• Problem description
What is needed is an exact copy of the entries below, with the pictures left out.
=== Given records ===
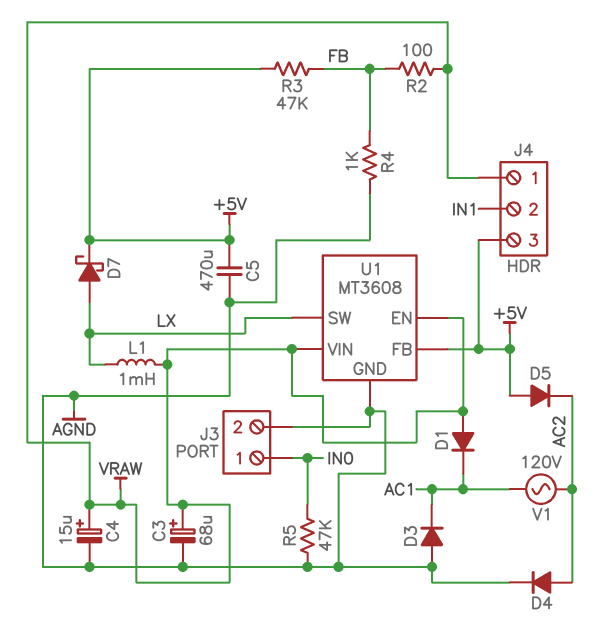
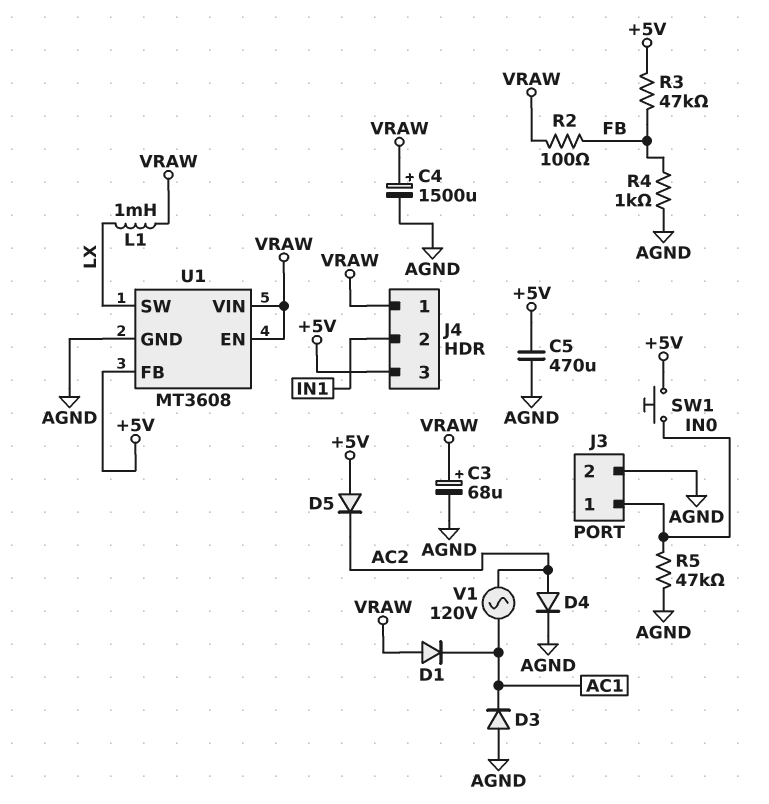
C4: 15uF (plus VRAW, minus AGND) -> 1500uF (plus VRAW, minus AGND)
D7: schottky (A LX, K +5V) -> none
SW1: none -> button (+5V, IN0)

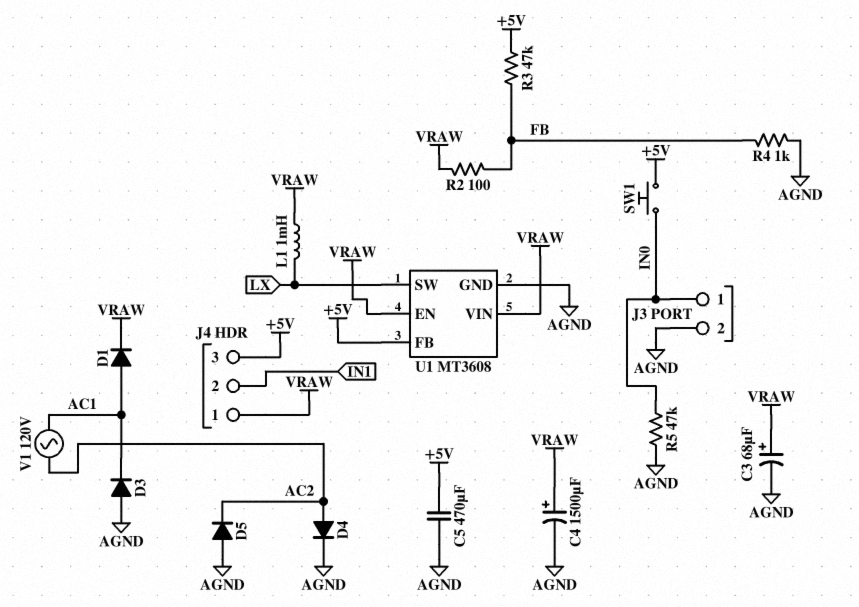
D1: diode (A VRAW, K AC1) -> diode (A AC1, K VRAW)
D5: diode (A +5V, K AC2) -> diode (A AGND, K AC2)

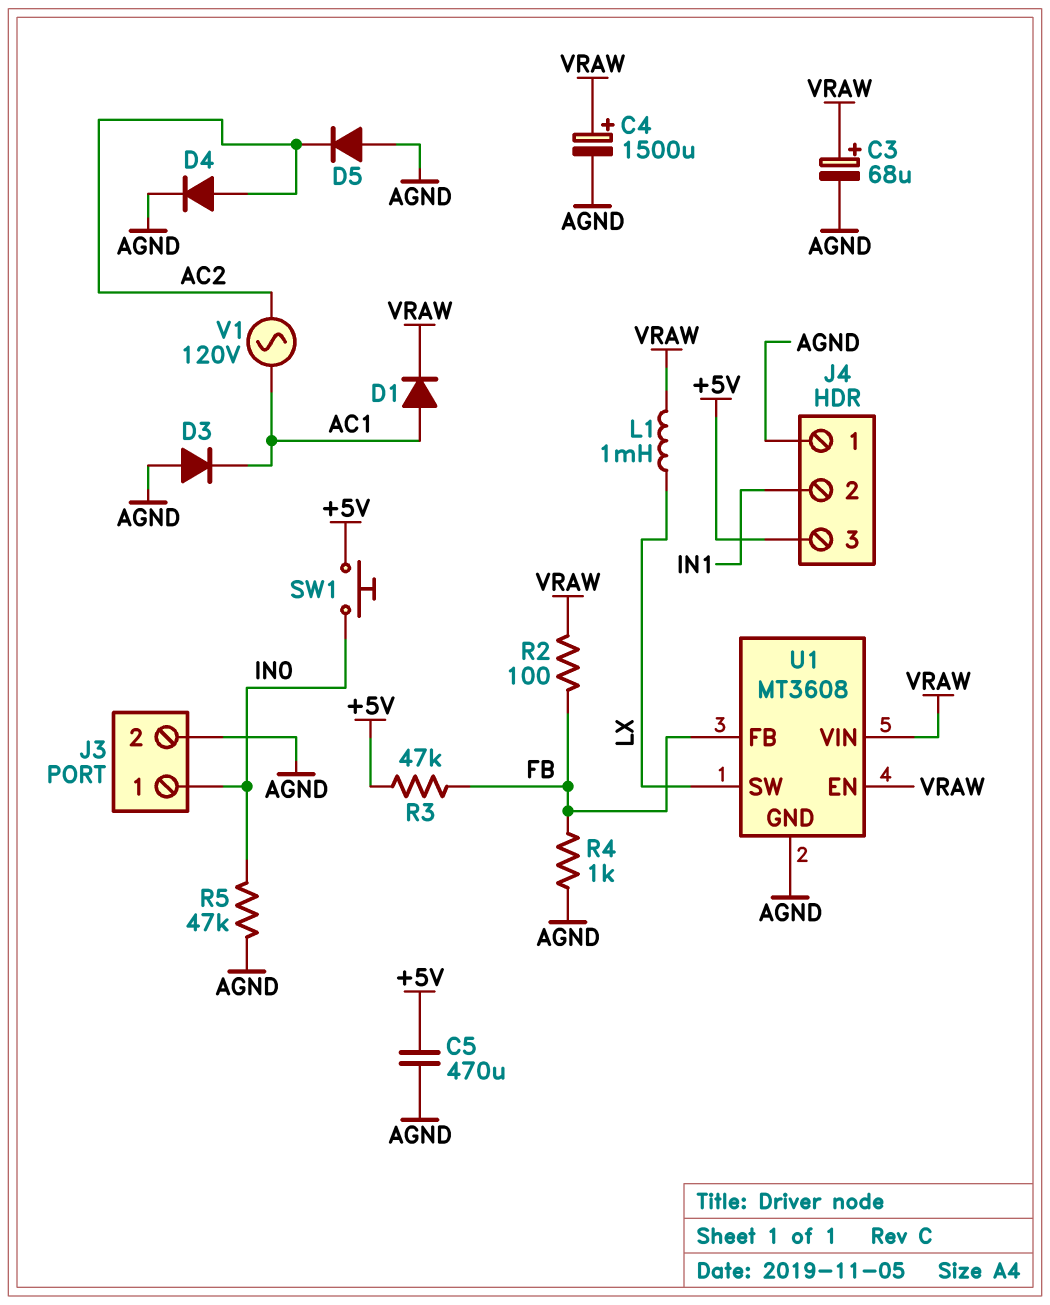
J4 pin 1: VRAW -> AGND
U1 pin FB: +5V -> FB

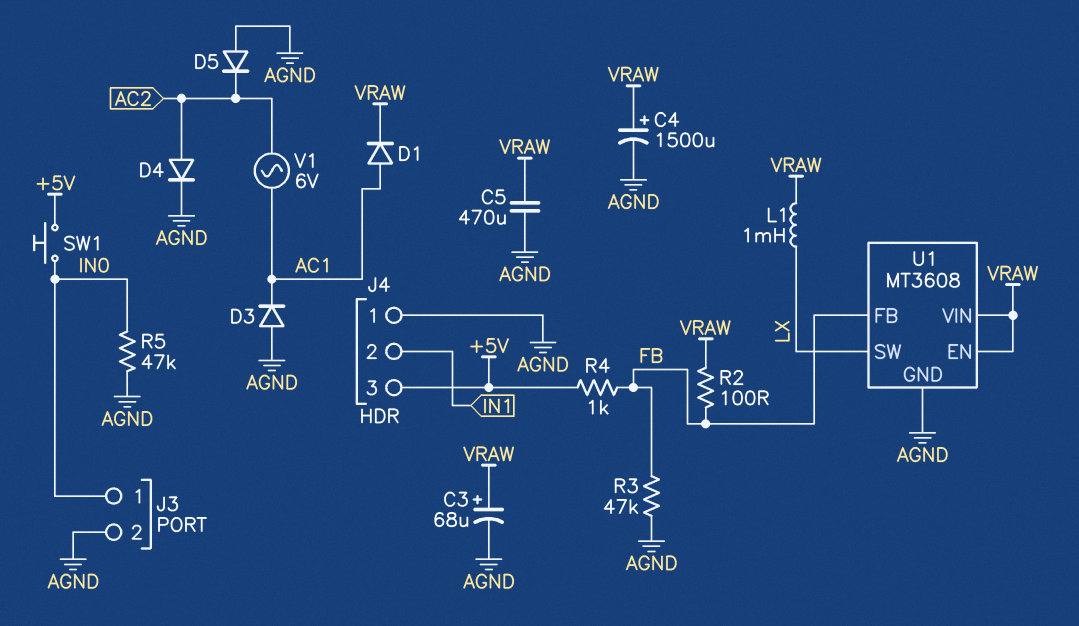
C5: 470uF (+5V, AGND) -> 470uF (AGND, VRAW)
R3: 47k (+5V, FB) -> 47k (AGND, FB)
R4: 1k (AGND, FB) -> 1k (+5V, FB)
V1: AC 120V (AC1, AC2) -> AC 6V (AC1, AC2)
===
• Response to this task
C4: 15uF (plus VRAW, minus AGND) -> 1500uF (plus VRAW, minus AGND)
D7: schottky (A LX, K +5V) -> none
SW1: none -> button (+5V, IN0)

D1: diode (A VRAW, K AC1) -> diode (A AC1, K VRAW)
D5: diode (A +5V, K AC2) -> diode (A AGND, K AC2)

J4 pin 1: VRAW -> AGND
U1 pin FB: +5V -> FB

C5: 470uF (+5V, AGND) -> 470uF (AGND, VRAW)
R3: 47k (+5V, FB) -> 47k (AGND, FB)
R4: 1k (AGND, FB) -> 1k (+5V, FB)
V1: AC 120V (AC1, AC2) -> AC 6V (AC1, AC2)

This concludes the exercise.